WORK TO BE COMPLETED =
Output every record exactly and leave each picture out.

PROVIDED DATA =
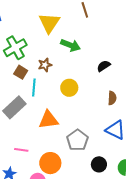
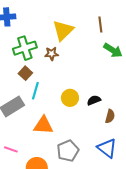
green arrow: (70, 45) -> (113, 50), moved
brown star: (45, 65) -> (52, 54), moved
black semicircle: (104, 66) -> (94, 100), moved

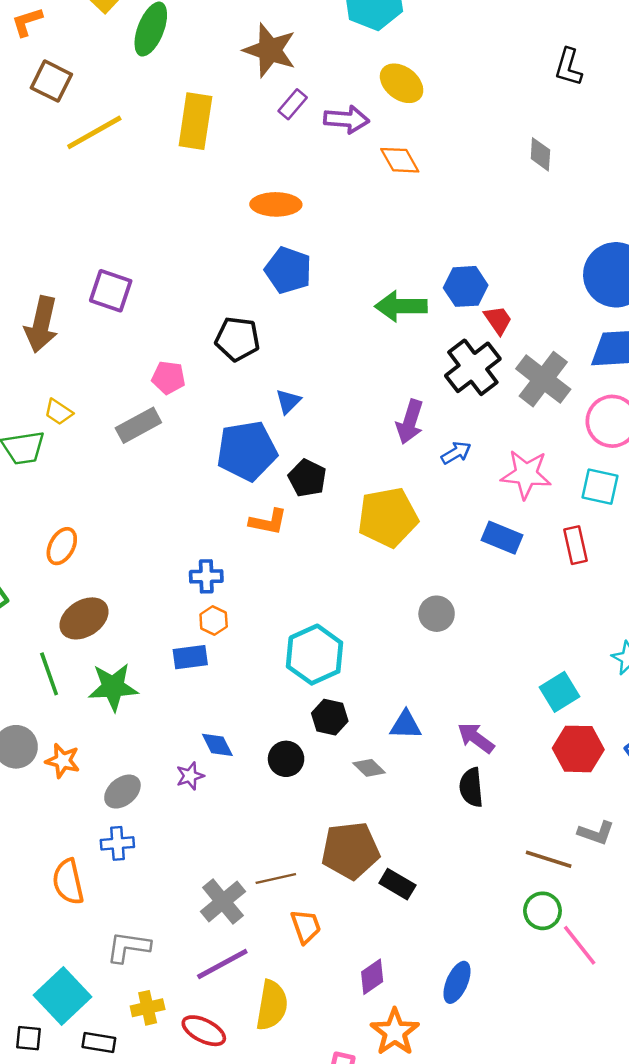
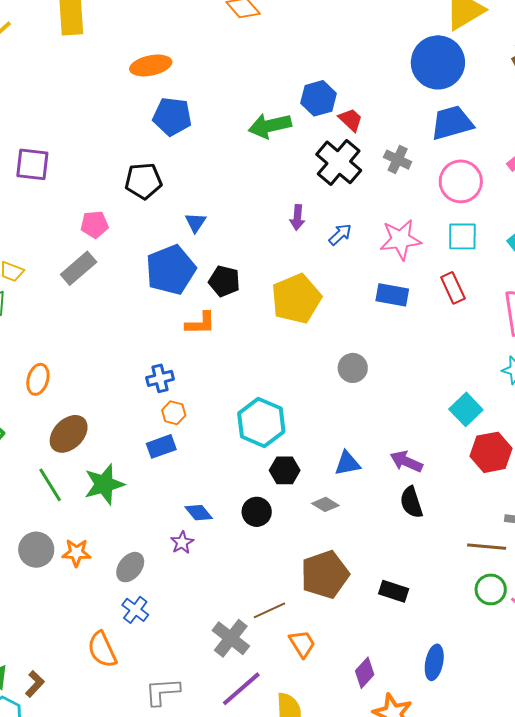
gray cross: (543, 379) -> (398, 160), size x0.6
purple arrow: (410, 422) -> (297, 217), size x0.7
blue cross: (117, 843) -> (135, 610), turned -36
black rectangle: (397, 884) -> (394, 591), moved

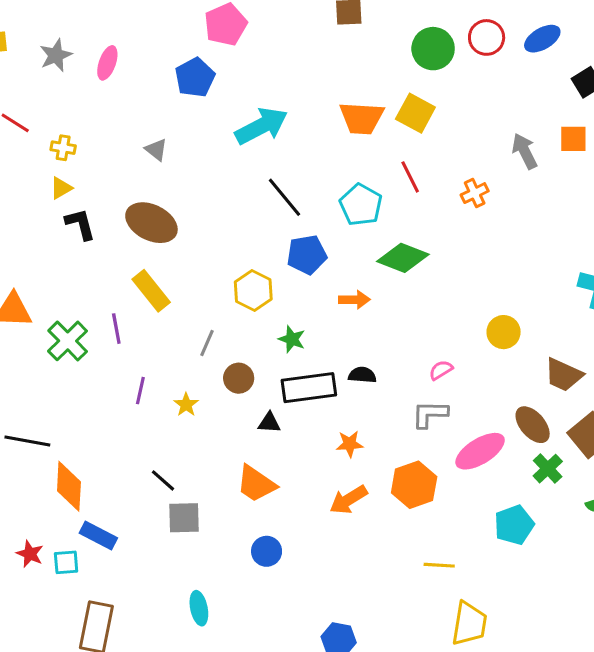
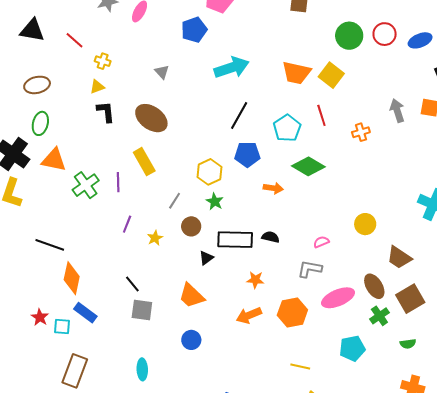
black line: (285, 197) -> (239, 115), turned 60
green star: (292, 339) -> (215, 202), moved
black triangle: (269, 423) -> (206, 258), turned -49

THE ANSWER =
green arrow: (70, 45) -> (113, 50), moved
brown star: (45, 65) -> (52, 54), moved
black semicircle: (104, 66) -> (94, 100), moved

gray cross: (543, 379) -> (398, 160), size x0.6
purple arrow: (410, 422) -> (297, 217), size x0.7
blue cross: (117, 843) -> (135, 610), turned -36
black rectangle: (397, 884) -> (394, 591), moved

black line: (285, 197) -> (239, 115), turned 60
green star: (292, 339) -> (215, 202), moved
black triangle: (269, 423) -> (206, 258), turned -49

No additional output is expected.